=== INSTRUCTIONS FOR THE TASK ===
Some entries follow. Reproduce exactly the lines starting at the one with "C6: 33uF (AC2, VBUS) -> 33uF (GND, VBUS)" and stopping after the one with "V1: AC 1V (AC2, GND) -> AC 1V (AC1, AC2)".

=== DATA EXTRACTS ===
******************************

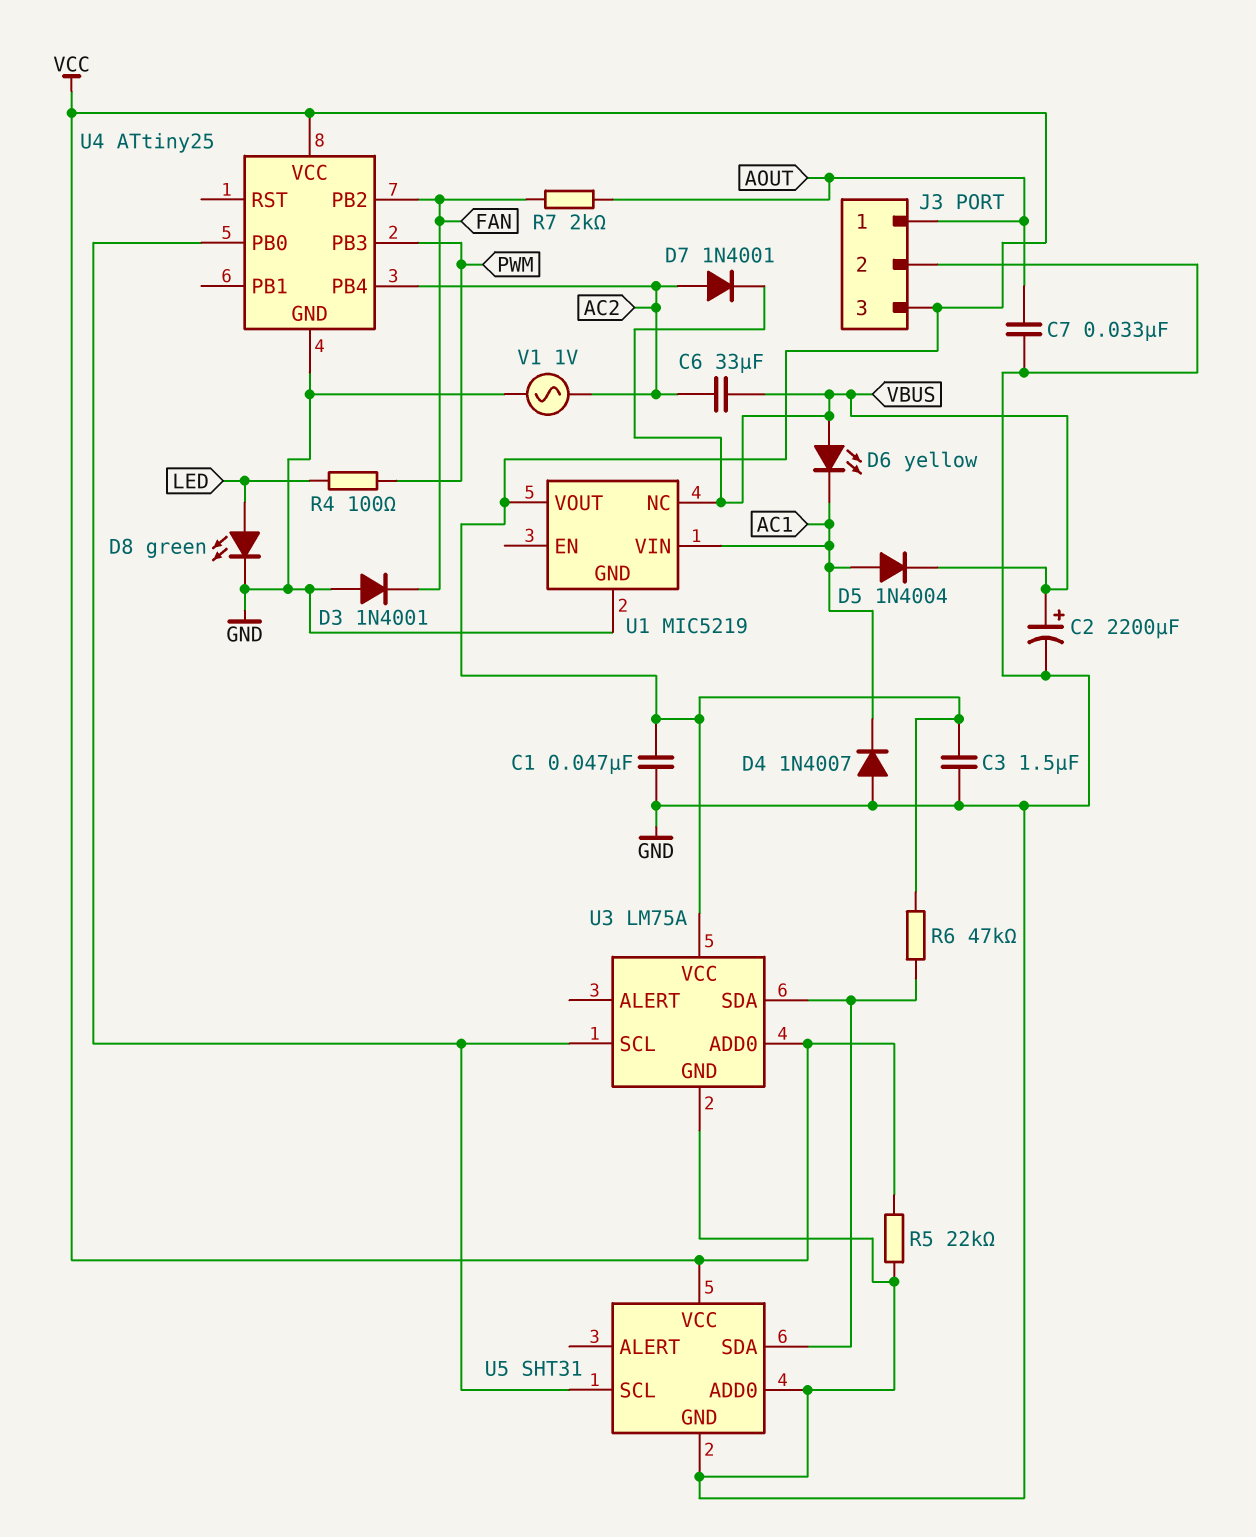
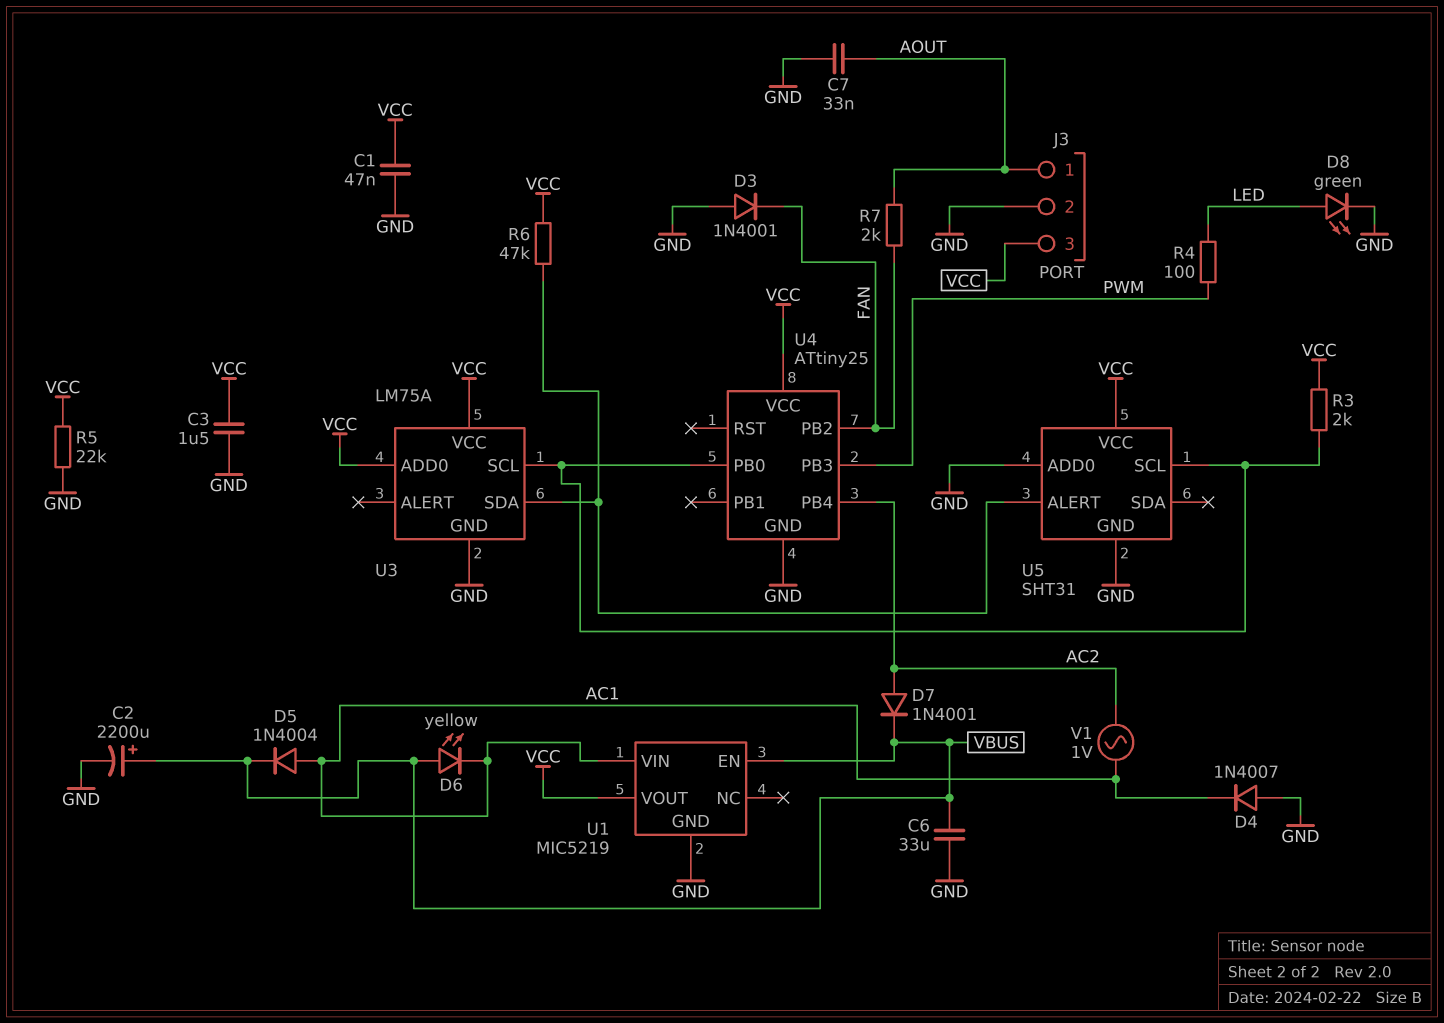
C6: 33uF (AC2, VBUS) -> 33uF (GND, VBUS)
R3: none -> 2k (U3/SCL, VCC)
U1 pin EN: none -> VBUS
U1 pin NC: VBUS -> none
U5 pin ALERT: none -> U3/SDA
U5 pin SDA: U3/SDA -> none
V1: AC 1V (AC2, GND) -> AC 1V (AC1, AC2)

******************************

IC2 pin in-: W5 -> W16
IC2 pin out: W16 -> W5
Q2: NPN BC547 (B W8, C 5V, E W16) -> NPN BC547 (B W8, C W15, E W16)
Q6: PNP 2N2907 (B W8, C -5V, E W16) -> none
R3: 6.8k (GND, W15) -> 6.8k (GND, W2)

******************************

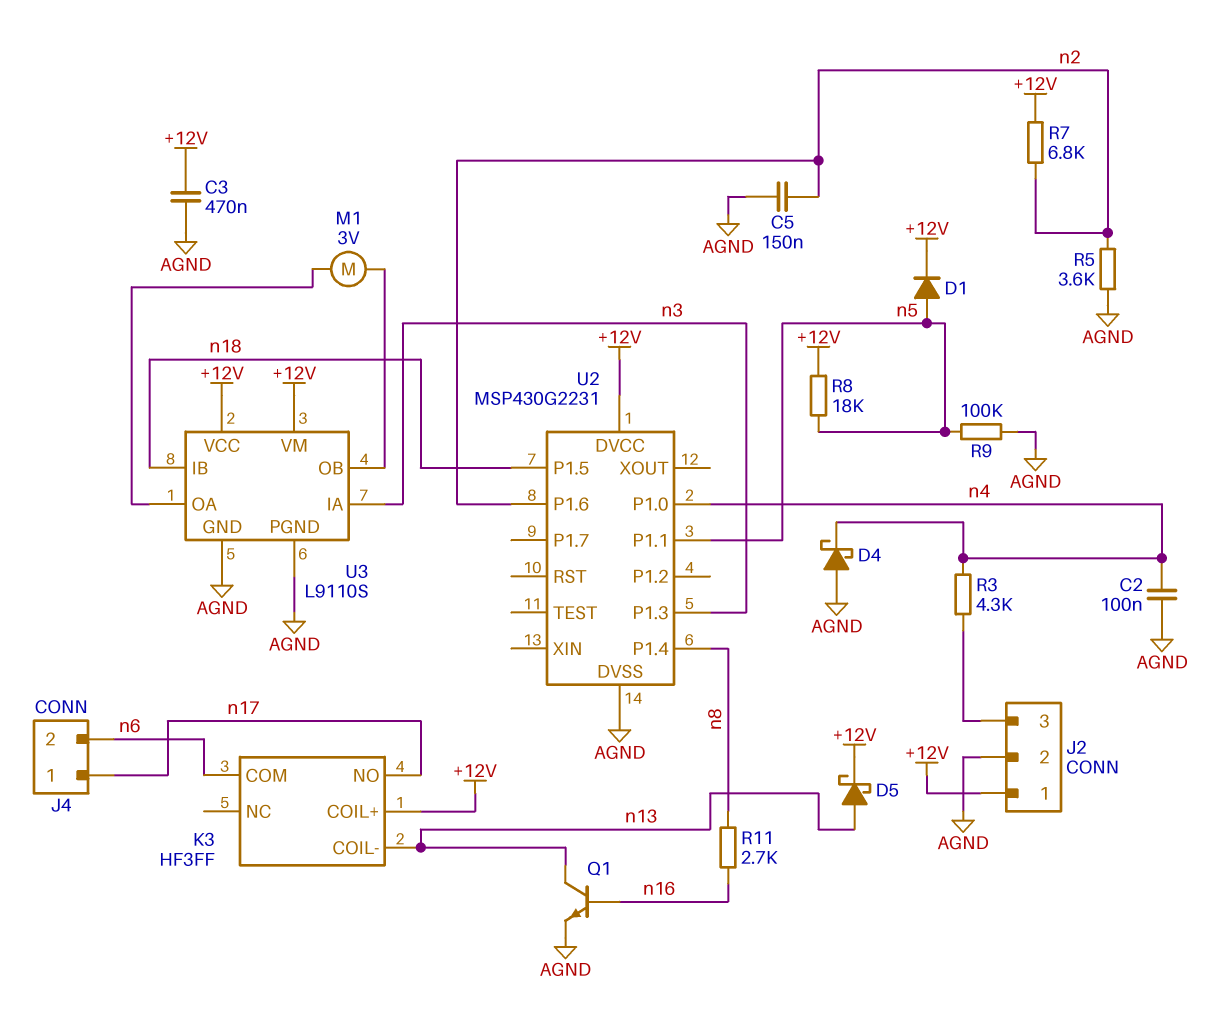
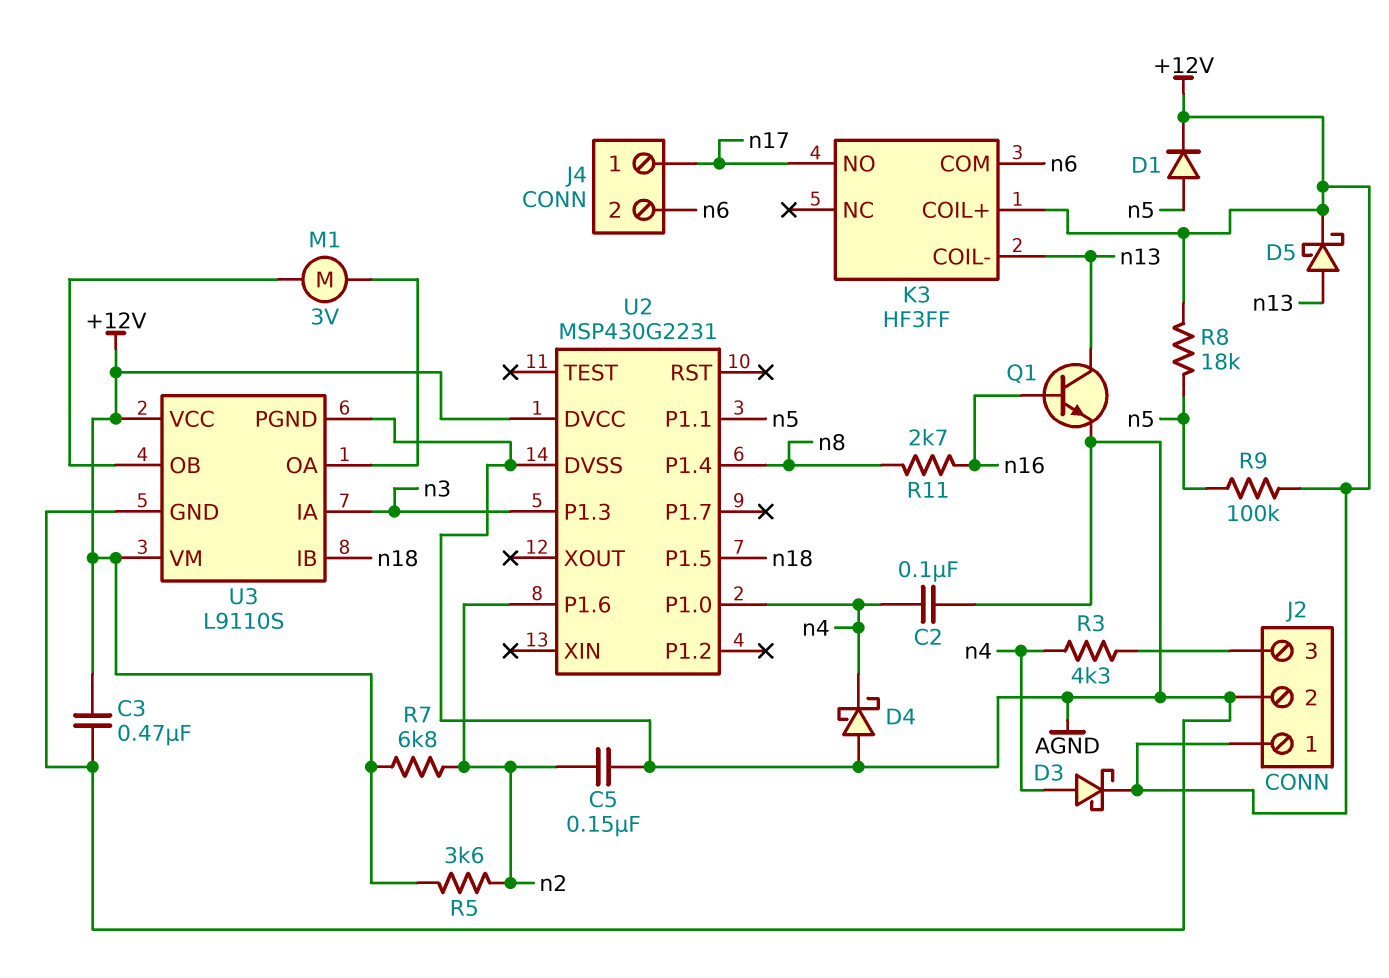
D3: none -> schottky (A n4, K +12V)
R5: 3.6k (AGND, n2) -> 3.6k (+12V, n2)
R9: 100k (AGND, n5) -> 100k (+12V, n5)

******************************

=== FINISHED EXERCISE ===
C6: 33uF (AC2, VBUS) -> 33uF (GND, VBUS)
R3: none -> 2k (U3/SCL, VCC)
U1 pin EN: none -> VBUS
U1 pin NC: VBUS -> none
U5 pin ALERT: none -> U3/SDA
U5 pin SDA: U3/SDA -> none
V1: AC 1V (AC2, GND) -> AC 1V (AC1, AC2)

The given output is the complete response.